'''

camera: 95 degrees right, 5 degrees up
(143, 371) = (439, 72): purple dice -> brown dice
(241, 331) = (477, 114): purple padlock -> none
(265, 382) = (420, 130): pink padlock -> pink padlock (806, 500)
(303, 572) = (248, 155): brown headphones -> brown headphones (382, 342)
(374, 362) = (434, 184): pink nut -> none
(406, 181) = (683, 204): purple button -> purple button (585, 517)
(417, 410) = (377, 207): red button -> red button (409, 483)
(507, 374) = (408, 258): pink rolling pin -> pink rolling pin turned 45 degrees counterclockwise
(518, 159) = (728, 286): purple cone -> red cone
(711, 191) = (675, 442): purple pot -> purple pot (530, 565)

'''
'''

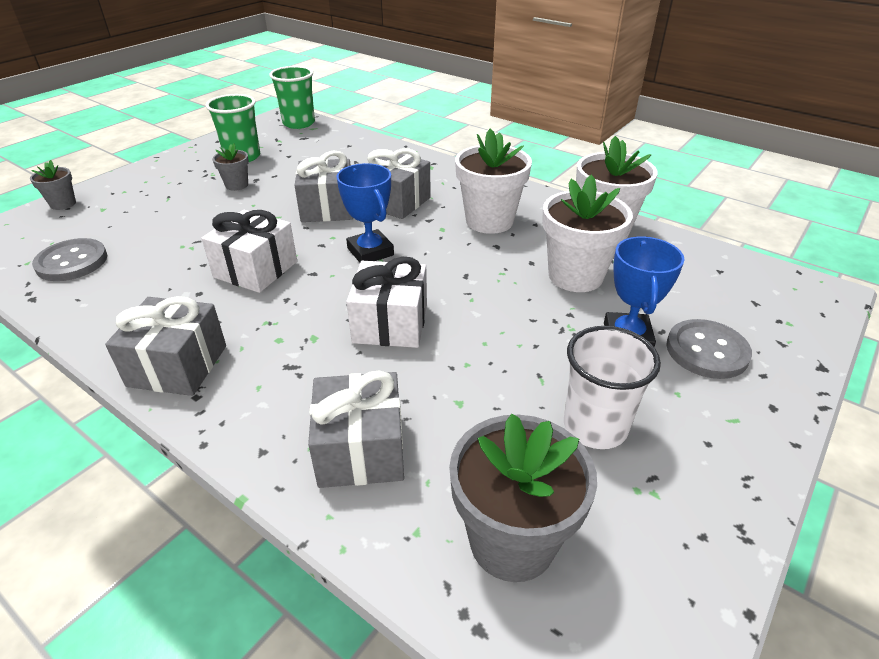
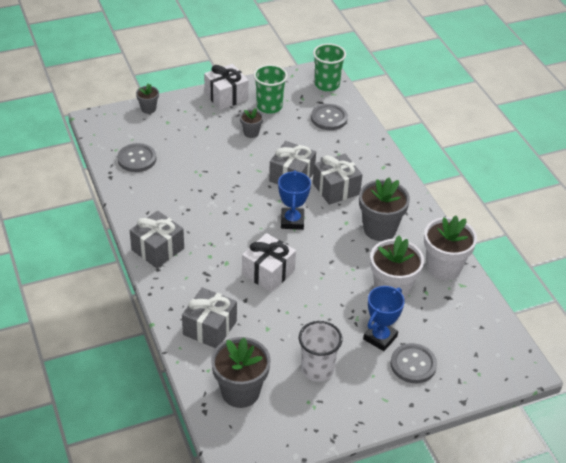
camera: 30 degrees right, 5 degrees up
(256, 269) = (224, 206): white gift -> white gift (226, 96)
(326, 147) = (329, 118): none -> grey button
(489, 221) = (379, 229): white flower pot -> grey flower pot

'''
'''

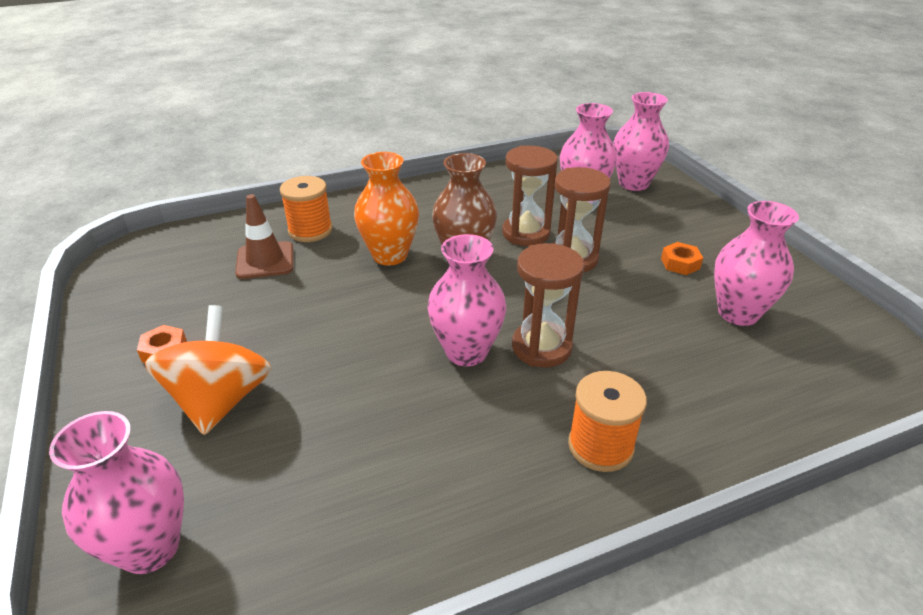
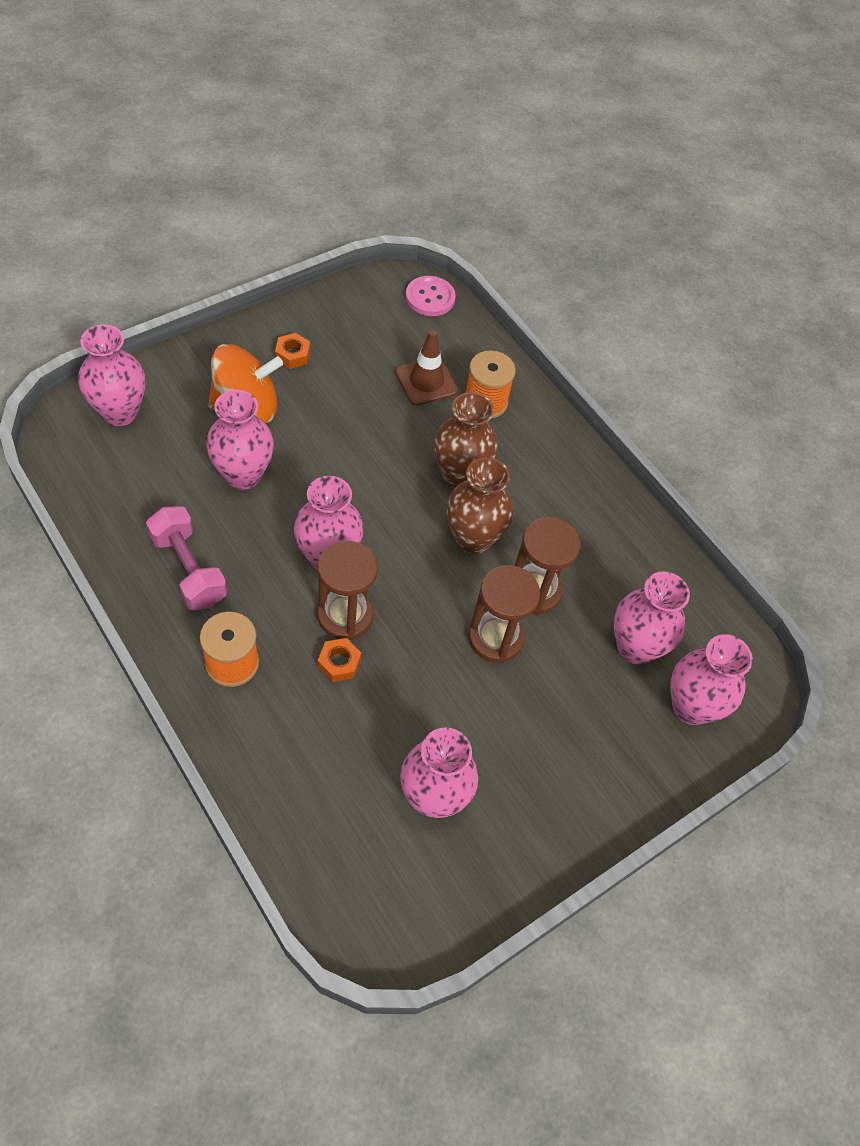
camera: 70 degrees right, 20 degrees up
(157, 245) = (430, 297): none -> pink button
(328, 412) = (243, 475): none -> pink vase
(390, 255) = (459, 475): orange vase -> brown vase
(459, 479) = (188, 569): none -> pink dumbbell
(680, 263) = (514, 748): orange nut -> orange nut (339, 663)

'''

*Try it*:
The lines to copy are those above that contain "grey".

*Output of the exercise*:
(326, 147) = (329, 118): none -> grey button
(489, 221) = (379, 229): white flower pot -> grey flower pot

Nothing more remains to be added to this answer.